■ DIRECTIONS
Identify each line below containing the string "capsule" and copy it.

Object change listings
# # #

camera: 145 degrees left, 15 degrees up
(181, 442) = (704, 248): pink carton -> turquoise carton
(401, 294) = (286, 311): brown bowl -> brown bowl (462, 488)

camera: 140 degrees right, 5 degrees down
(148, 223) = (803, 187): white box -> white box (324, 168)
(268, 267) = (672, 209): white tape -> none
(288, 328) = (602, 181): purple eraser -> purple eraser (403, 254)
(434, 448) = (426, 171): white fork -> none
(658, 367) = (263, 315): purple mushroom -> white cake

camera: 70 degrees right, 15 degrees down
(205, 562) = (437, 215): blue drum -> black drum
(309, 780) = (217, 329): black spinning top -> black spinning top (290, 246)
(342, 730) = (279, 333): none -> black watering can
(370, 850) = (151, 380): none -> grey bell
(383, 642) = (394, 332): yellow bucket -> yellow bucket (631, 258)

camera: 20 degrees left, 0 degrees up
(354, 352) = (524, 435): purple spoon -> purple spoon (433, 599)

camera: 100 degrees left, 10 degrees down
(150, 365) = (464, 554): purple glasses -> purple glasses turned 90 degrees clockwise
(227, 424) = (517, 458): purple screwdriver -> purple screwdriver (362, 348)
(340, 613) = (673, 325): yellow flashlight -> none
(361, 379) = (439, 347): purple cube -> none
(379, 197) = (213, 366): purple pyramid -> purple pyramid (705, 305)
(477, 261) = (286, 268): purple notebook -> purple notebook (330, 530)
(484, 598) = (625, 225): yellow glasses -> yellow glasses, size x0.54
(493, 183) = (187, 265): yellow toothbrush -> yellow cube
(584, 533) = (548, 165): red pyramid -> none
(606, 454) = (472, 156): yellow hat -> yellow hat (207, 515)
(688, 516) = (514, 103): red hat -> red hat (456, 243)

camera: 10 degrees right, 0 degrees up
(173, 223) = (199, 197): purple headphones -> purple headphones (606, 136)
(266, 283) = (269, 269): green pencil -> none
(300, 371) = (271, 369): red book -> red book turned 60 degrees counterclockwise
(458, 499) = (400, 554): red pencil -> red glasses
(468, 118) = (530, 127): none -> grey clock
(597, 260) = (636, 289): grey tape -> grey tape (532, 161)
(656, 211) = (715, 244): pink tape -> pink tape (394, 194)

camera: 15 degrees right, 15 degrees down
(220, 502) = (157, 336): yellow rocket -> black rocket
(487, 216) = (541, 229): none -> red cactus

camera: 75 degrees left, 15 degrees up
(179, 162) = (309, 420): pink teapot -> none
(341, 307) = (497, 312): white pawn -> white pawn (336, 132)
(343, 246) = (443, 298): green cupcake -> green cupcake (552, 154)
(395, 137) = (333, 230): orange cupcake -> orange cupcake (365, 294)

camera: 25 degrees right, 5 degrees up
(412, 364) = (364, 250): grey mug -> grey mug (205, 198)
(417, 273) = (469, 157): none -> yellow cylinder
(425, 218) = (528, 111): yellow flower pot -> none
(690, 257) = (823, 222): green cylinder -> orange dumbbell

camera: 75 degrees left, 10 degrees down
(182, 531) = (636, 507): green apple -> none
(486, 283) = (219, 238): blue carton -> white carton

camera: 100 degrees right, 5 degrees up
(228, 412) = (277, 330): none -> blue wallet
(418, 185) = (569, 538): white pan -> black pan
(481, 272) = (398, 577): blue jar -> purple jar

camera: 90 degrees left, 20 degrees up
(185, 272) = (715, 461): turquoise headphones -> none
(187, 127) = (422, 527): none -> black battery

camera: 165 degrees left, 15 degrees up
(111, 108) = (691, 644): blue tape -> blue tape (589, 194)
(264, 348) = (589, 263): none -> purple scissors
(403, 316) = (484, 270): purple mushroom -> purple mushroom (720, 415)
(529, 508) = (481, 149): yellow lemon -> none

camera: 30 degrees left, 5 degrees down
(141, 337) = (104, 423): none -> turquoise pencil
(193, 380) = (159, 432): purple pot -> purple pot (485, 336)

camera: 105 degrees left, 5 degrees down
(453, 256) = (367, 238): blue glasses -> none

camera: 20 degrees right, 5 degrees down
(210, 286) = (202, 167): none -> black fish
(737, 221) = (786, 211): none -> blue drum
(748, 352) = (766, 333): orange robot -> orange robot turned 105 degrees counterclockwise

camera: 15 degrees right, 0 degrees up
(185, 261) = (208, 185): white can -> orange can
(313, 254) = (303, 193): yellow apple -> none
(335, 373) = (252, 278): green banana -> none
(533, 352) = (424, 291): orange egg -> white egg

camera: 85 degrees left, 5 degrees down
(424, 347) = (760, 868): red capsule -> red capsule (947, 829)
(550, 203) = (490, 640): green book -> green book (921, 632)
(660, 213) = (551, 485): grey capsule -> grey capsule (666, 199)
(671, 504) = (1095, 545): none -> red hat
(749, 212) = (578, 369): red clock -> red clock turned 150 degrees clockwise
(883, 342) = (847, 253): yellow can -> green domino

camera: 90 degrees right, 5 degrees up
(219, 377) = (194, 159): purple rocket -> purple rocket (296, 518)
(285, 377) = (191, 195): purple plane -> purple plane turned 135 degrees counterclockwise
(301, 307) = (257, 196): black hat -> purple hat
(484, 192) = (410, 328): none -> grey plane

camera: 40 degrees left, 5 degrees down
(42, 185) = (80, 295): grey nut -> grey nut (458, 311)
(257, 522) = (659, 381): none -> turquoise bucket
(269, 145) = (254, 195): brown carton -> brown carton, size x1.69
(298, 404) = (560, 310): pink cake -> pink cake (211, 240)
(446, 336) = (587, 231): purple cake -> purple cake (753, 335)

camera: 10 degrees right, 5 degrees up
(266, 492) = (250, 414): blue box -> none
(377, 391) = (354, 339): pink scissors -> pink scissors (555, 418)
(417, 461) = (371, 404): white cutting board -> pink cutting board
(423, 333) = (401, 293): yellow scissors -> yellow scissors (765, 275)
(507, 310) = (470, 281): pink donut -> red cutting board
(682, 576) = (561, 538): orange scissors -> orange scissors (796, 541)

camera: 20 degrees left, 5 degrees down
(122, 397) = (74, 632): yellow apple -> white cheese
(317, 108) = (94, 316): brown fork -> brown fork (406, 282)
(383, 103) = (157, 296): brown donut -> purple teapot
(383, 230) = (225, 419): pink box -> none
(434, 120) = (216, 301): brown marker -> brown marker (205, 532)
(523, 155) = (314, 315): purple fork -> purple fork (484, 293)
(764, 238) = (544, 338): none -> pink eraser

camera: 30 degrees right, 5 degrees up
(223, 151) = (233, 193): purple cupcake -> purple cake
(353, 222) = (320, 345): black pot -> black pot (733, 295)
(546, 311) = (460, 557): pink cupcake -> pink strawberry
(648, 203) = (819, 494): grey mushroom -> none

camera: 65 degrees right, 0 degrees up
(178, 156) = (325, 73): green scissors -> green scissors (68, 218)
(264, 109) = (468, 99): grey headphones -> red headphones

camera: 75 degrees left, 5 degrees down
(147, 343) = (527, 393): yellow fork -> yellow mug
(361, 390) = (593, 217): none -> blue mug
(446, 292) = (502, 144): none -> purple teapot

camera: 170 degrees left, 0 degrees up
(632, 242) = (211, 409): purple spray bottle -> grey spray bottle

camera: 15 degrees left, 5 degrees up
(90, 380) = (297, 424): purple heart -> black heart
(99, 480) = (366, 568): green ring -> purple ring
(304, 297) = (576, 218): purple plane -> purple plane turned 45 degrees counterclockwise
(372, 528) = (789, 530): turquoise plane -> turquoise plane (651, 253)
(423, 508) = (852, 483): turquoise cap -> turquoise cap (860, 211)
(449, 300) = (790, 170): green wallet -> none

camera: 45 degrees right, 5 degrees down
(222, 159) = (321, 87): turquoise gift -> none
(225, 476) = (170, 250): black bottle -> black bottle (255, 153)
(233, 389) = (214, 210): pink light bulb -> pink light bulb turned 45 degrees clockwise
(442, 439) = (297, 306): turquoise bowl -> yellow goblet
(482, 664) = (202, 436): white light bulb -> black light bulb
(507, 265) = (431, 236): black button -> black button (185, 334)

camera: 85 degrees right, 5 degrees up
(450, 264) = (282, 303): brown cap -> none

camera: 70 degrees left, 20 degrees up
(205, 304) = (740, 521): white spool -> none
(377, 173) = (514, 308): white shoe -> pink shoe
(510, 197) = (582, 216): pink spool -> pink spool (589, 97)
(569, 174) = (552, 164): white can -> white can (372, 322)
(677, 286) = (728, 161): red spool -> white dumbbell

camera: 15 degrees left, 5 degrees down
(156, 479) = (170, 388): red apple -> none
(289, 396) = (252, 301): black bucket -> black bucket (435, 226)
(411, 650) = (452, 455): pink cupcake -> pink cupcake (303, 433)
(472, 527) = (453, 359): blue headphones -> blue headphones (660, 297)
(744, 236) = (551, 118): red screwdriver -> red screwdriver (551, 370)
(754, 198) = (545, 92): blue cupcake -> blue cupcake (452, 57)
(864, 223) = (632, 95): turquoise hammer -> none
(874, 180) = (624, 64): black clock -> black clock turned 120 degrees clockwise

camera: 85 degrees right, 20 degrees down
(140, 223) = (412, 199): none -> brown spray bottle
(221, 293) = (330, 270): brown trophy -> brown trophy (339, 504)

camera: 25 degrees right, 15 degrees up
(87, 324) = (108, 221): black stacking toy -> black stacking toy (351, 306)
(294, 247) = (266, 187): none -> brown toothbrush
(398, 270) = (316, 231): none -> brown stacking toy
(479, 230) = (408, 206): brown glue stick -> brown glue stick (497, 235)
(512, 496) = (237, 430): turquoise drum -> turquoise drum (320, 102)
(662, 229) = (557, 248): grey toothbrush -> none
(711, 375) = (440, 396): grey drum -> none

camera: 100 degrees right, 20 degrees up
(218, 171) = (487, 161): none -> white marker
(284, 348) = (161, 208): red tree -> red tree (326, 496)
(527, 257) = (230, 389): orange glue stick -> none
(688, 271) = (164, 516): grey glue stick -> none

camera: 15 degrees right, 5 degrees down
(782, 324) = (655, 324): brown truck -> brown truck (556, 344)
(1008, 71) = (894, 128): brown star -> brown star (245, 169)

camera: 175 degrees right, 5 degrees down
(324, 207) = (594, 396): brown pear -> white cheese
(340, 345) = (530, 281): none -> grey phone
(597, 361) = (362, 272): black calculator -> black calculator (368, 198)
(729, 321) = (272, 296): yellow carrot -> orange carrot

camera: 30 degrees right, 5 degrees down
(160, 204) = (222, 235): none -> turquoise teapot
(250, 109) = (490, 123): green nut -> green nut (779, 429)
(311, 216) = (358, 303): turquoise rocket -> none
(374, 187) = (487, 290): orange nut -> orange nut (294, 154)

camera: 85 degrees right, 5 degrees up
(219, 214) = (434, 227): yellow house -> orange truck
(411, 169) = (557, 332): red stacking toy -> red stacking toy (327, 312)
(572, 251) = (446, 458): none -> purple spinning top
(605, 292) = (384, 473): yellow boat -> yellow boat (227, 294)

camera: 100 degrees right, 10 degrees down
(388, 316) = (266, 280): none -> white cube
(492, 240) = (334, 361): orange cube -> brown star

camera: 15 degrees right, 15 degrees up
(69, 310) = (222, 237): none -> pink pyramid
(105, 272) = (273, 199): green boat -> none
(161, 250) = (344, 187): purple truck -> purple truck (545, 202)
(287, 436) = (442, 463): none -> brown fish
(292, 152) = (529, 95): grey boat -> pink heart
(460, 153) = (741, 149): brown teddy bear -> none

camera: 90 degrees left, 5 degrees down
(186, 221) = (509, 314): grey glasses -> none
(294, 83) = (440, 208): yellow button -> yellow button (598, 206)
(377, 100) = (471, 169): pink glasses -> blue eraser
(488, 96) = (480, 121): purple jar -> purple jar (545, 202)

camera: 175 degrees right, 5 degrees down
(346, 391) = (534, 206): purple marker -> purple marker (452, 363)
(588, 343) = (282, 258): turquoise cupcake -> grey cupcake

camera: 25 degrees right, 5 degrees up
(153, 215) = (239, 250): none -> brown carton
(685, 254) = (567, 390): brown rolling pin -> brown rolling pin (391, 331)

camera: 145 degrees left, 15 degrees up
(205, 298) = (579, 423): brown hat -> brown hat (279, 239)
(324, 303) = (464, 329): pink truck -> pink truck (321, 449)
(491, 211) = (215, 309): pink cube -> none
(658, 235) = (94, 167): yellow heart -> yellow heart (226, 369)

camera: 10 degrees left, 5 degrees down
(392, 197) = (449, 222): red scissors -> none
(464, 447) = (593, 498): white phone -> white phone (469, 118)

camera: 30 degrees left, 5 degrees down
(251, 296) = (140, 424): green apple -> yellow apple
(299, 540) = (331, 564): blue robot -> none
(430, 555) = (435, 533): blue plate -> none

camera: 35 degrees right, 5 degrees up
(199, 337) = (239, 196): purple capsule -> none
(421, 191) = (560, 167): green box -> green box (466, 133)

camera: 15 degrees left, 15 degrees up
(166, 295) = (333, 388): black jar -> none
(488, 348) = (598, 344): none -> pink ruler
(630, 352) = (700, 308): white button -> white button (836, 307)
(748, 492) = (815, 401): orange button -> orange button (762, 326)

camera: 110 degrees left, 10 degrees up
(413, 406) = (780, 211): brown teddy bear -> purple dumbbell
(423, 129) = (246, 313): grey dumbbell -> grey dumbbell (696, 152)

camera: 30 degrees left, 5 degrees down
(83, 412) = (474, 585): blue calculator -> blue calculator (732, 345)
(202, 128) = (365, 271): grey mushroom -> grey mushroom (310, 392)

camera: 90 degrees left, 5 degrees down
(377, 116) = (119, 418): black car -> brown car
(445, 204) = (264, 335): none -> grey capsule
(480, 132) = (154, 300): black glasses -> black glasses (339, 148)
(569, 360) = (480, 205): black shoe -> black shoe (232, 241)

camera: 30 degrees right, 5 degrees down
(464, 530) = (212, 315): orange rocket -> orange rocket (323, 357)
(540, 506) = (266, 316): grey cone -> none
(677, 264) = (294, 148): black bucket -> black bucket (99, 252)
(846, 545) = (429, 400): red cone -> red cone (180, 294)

# # #

■ YOUR SOLUTION
(424, 347) = (760, 868): red capsule -> red capsule (947, 829)
(660, 213) = (551, 485): grey capsule -> grey capsule (666, 199)
(199, 337) = (239, 196): purple capsule -> none
(445, 204) = (264, 335): none -> grey capsule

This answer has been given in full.